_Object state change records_

========

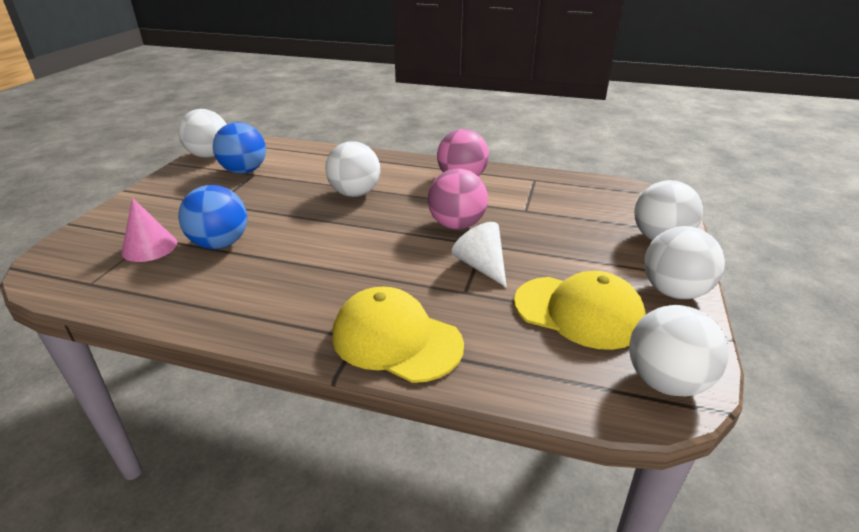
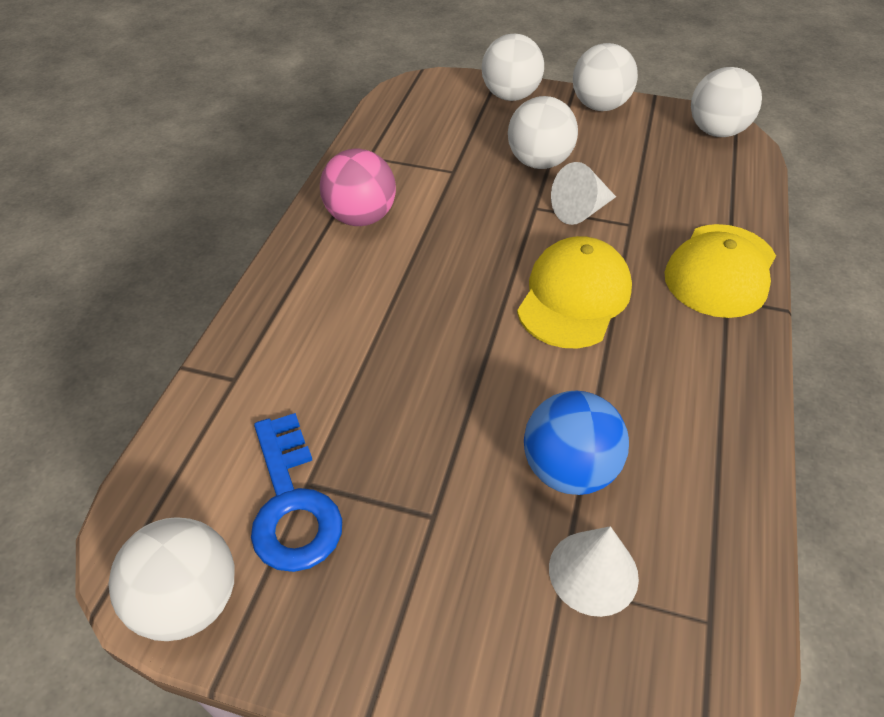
camera: 90 degrees left, 15 degrees up
pink cone [122,198,177,262] -> white cone [549,526,639,617]
blue ball [213,122,266,174] -> blue key [251,413,342,572]
white ball [325,141,380,197] -> white ball moved to [508,96,578,169]
pink ball [427,169,488,229] -> none
yellow cap [514,271,646,350] -> yellow cap moved to [517,236,632,348]

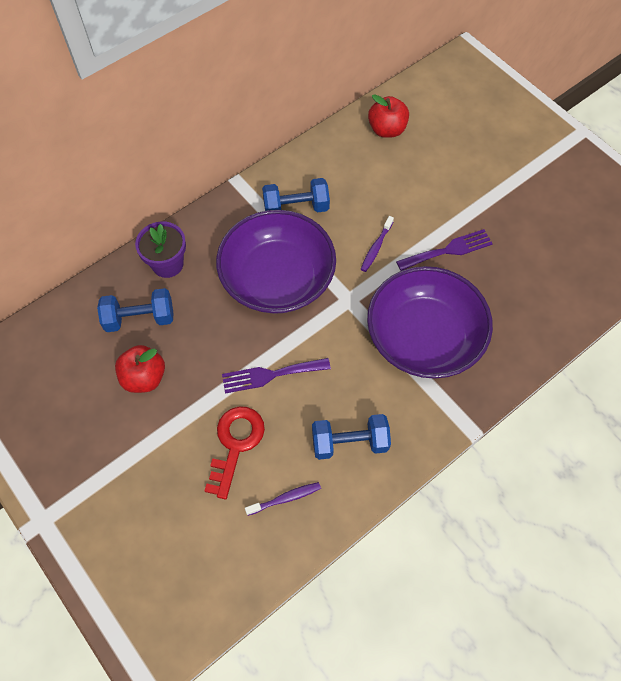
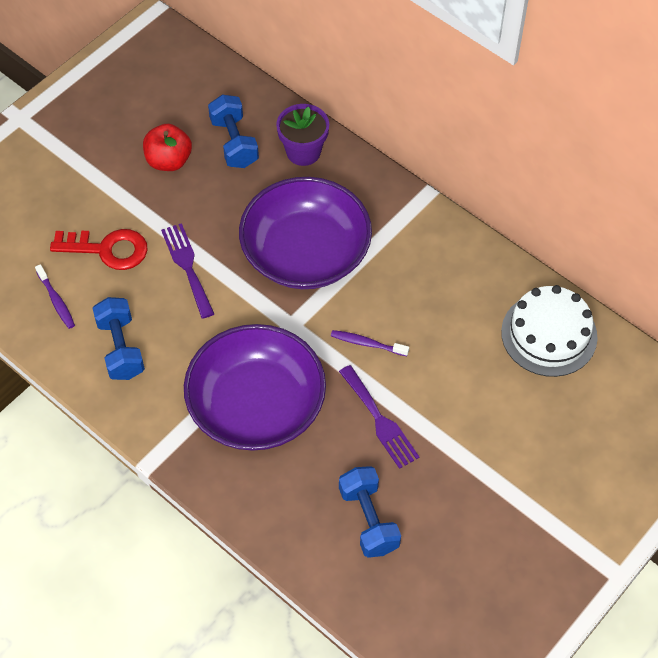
camera: 80 degrees right, 5 degrees down
blue dumbbell [262,178,330,213] -> blue dumbbell moved to [339,466,401,558]
red apple [368,94,409,138] -> white cake [501,285,598,377]

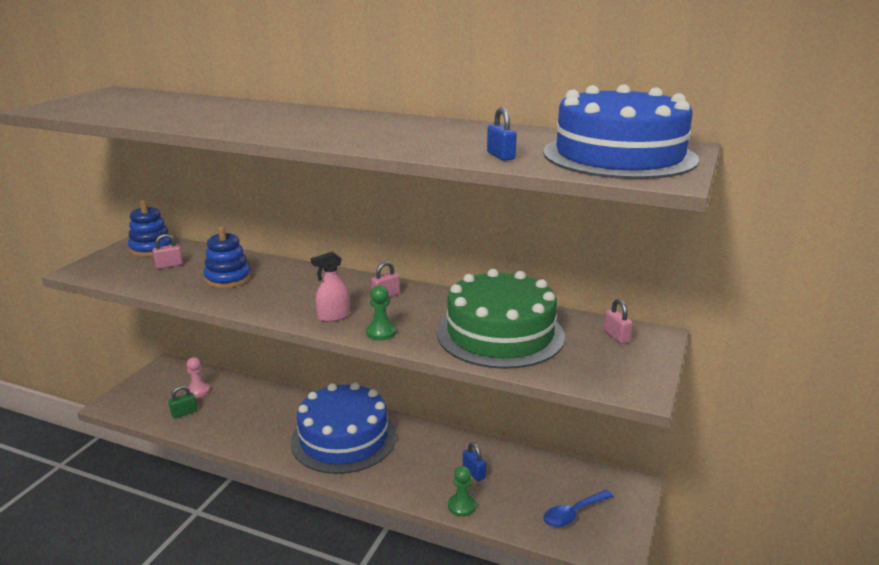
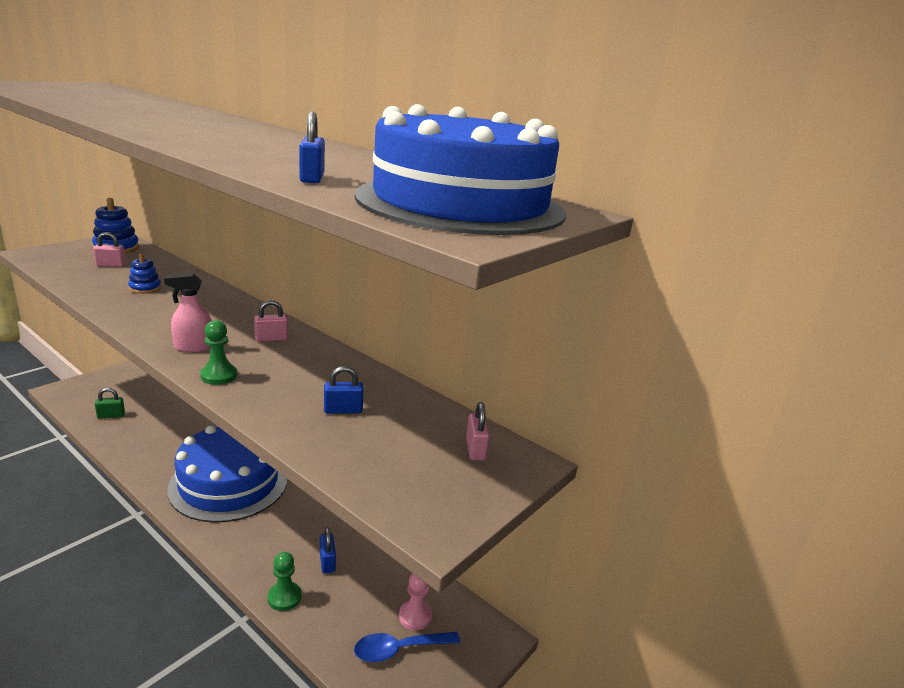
camera: 15 degrees right, 0 degrees up
pink pawn [186,357,210,398] -> pink pawn moved to [399,573,432,630]
blue stacking toy [203,226,251,288] -> blue stacking toy [128,253,161,294], size x0.62
green cake [437,269,565,369] -> blue padlock [324,366,364,414]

========

_DIRECTIONS_
What you give back must match the lines from the start of the records through the line that contains "blue dumbbell [262,178,330,213]", exactly, with the pictures left out.

_ANSWER BOX_
camera: 90 degrees left, 15 degrees up
pink cone [122,198,177,262] -> white cone [549,526,639,617]
blue ball [213,122,266,174] -> blue key [251,413,342,572]
white ball [325,141,380,197] -> white ball moved to [508,96,578,169]
pink ball [427,169,488,229] -> none
yellow cap [514,271,646,350] -> yellow cap moved to [517,236,632,348]

camera: 80 degrees right, 5 degrees down
blue dumbbell [262,178,330,213] -> blue dumbbell moved to [339,466,401,558]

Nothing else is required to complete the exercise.